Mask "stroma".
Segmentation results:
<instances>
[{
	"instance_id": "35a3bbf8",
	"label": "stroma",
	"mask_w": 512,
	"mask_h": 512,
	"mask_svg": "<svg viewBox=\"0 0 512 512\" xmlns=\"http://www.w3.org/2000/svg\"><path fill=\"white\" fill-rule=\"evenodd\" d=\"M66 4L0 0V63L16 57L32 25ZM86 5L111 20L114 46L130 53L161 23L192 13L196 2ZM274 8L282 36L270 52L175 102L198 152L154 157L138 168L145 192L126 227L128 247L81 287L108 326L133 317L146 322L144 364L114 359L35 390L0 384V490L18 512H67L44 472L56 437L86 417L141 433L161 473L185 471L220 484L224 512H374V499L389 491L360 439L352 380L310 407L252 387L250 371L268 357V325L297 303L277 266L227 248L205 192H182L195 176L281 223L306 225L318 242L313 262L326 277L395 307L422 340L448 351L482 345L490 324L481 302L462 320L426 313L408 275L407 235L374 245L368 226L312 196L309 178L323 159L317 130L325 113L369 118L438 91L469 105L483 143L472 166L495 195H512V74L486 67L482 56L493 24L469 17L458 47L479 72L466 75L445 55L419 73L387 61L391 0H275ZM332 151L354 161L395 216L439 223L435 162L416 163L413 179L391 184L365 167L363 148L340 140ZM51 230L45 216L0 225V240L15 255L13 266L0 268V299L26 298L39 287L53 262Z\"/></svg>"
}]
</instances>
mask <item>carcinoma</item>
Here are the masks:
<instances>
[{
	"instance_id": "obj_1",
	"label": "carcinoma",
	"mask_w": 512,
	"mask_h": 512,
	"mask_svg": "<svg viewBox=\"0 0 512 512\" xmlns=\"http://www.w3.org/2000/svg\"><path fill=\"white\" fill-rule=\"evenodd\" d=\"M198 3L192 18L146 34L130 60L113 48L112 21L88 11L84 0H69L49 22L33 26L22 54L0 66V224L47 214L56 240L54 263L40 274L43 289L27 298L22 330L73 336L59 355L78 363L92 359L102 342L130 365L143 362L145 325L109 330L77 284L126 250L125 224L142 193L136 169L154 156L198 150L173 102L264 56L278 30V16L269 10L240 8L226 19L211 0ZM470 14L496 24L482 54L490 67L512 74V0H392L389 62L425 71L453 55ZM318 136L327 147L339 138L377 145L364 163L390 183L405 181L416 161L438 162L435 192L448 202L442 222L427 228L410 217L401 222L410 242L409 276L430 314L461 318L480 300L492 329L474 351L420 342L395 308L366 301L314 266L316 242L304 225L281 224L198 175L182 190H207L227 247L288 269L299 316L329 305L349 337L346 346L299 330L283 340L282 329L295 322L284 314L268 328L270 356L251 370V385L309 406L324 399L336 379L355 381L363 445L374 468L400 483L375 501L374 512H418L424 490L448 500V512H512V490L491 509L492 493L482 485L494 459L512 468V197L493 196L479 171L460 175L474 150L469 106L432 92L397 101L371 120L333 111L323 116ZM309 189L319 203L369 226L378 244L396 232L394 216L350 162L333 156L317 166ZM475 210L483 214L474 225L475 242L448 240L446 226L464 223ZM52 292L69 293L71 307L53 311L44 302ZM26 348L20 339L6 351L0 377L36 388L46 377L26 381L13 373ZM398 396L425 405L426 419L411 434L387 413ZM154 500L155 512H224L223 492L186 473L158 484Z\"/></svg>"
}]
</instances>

:: Exercise goal ::
Extract, word for word, each line of the listing above.

:: Expected answer ::
Mask "stroma".
Segmentation results:
<instances>
[{
	"instance_id": "35a3bbf8",
	"label": "stroma",
	"mask_w": 512,
	"mask_h": 512,
	"mask_svg": "<svg viewBox=\"0 0 512 512\" xmlns=\"http://www.w3.org/2000/svg\"><path fill=\"white\" fill-rule=\"evenodd\" d=\"M66 4L0 0V63L16 57L32 25ZM86 5L111 20L114 46L130 53L161 23L192 13L196 2ZM274 8L282 36L270 52L175 102L198 152L154 157L138 168L145 192L126 227L128 247L81 287L108 326L133 317L146 322L144 364L114 359L35 390L0 384V490L18 512H67L44 472L56 437L86 417L141 433L161 473L185 471L220 484L224 512H374V499L389 491L360 439L352 380L310 407L252 387L250 371L268 357V325L297 303L277 266L227 248L205 192H182L195 176L281 223L306 225L318 242L313 262L326 277L395 307L422 340L448 351L482 345L490 324L481 302L462 320L426 313L408 275L407 235L374 245L368 226L312 196L309 178L323 159L317 130L325 113L369 118L438 91L469 105L483 143L472 166L495 195H512V74L486 67L482 56L493 24L469 17L458 47L479 72L466 75L445 55L419 73L387 61L391 0H275ZM332 151L354 161L395 216L439 223L435 162L416 163L413 179L391 184L365 167L363 148L340 140ZM51 230L45 216L0 225V240L15 255L13 266L0 268V299L26 298L39 287L53 262Z\"/></svg>"
}]
</instances>
mask <item>carcinoma</item>
Here are the masks:
<instances>
[{
	"instance_id": "obj_1",
	"label": "carcinoma",
	"mask_w": 512,
	"mask_h": 512,
	"mask_svg": "<svg viewBox=\"0 0 512 512\" xmlns=\"http://www.w3.org/2000/svg\"><path fill=\"white\" fill-rule=\"evenodd\" d=\"M198 3L192 18L146 34L130 60L113 48L112 21L88 11L84 0H69L49 22L33 26L22 54L0 66V224L47 214L56 240L54 263L40 274L43 289L27 298L22 330L73 336L59 355L78 363L92 359L102 342L130 365L143 362L145 325L109 330L77 284L126 250L125 224L142 193L136 169L154 156L198 150L173 102L264 56L278 30V16L269 10L240 8L226 19L211 0ZM470 14L496 24L482 54L490 67L512 74V0H392L389 62L425 71L453 55ZM318 136L327 147L339 138L377 145L364 163L390 183L405 181L416 161L438 162L435 192L448 202L442 222L427 228L410 217L401 222L410 242L409 276L430 314L461 318L480 300L492 329L474 351L420 342L395 308L366 301L314 266L316 242L304 225L281 224L198 175L182 190H207L227 247L288 269L299 316L329 305L349 337L346 346L299 330L283 340L282 329L295 322L284 314L268 328L270 356L251 370V385L309 406L324 399L336 379L355 381L363 445L374 468L400 483L375 501L374 512H418L424 490L448 500V512H512V490L491 509L492 493L482 485L494 459L512 468V197L493 196L479 171L460 175L474 150L469 106L432 92L397 101L371 120L333 111L323 116ZM309 189L319 203L369 226L378 244L396 232L394 216L350 162L333 156L317 166ZM475 210L483 214L474 225L475 242L448 240L446 226L464 223ZM52 292L69 293L71 307L53 311L44 302ZM26 348L20 339L6 351L0 377L36 388L46 377L26 381L13 373ZM398 396L425 405L426 419L411 434L387 413ZM154 500L155 512H224L223 492L186 473L158 484Z\"/></svg>"
}]
</instances>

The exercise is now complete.